[BEGIN Supplied material]

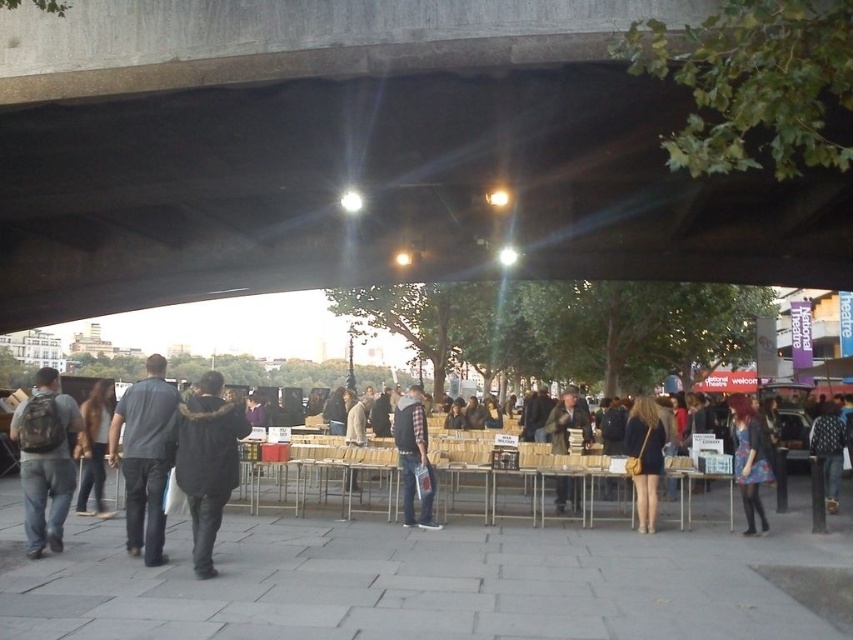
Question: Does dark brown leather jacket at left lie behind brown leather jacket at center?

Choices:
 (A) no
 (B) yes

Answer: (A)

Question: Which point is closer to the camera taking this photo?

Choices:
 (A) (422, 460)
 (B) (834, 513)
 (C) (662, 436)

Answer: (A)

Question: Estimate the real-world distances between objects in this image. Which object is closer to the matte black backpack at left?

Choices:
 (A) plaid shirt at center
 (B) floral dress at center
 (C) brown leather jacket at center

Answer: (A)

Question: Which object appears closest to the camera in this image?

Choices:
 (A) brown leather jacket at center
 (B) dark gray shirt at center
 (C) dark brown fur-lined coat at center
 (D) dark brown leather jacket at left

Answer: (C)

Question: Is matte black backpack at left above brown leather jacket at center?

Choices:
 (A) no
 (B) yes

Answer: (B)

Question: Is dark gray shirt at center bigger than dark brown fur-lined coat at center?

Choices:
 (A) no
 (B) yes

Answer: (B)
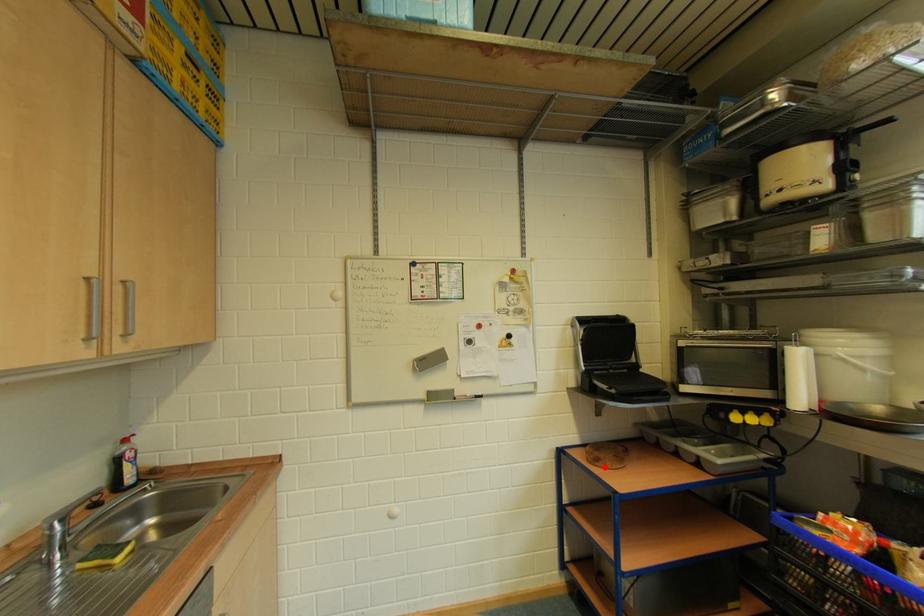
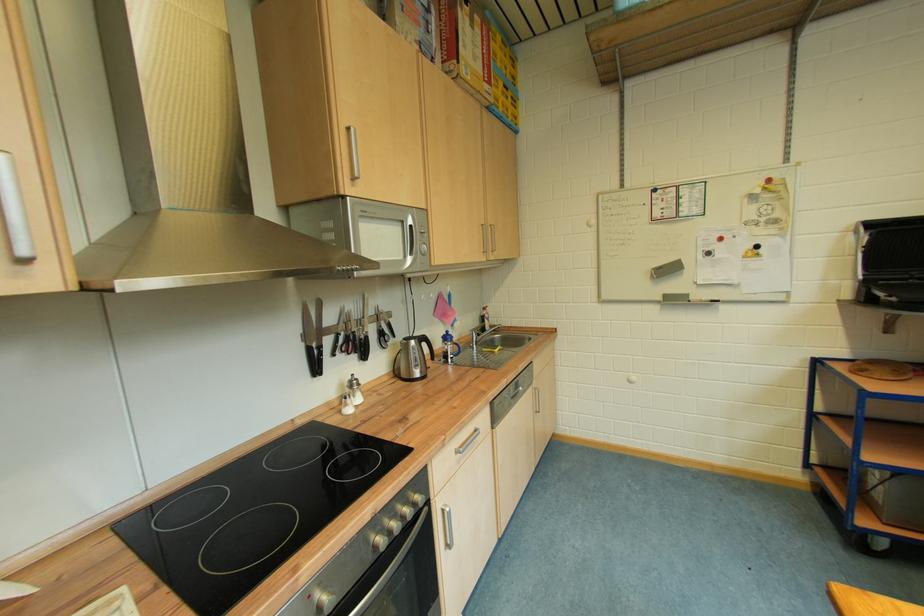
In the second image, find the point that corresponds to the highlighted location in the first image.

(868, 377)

[END Supplied material]

* [Goal]
Quote the items from the line containing "Question: Which object" through the end of the stored records, reproducing every line exactly but leaving out the pictures.

* [Written solution]
Question: Which object appears closest to the camera in this image?

Choices:
 (A) brown leather jacket at center
 (B) dark gray shirt at center
 (C) dark brown fur-lined coat at center
 (D) dark brown leather jacket at left

Answer: (C)

Question: Is matte black backpack at left above brown leather jacket at center?

Choices:
 (A) no
 (B) yes

Answer: (B)

Question: Is dark gray shirt at center bigger than dark brown fur-lined coat at center?

Choices:
 (A) no
 (B) yes

Answer: (B)
In the second image, find the point that corresponds to the highlighted location in the first image.

(868, 377)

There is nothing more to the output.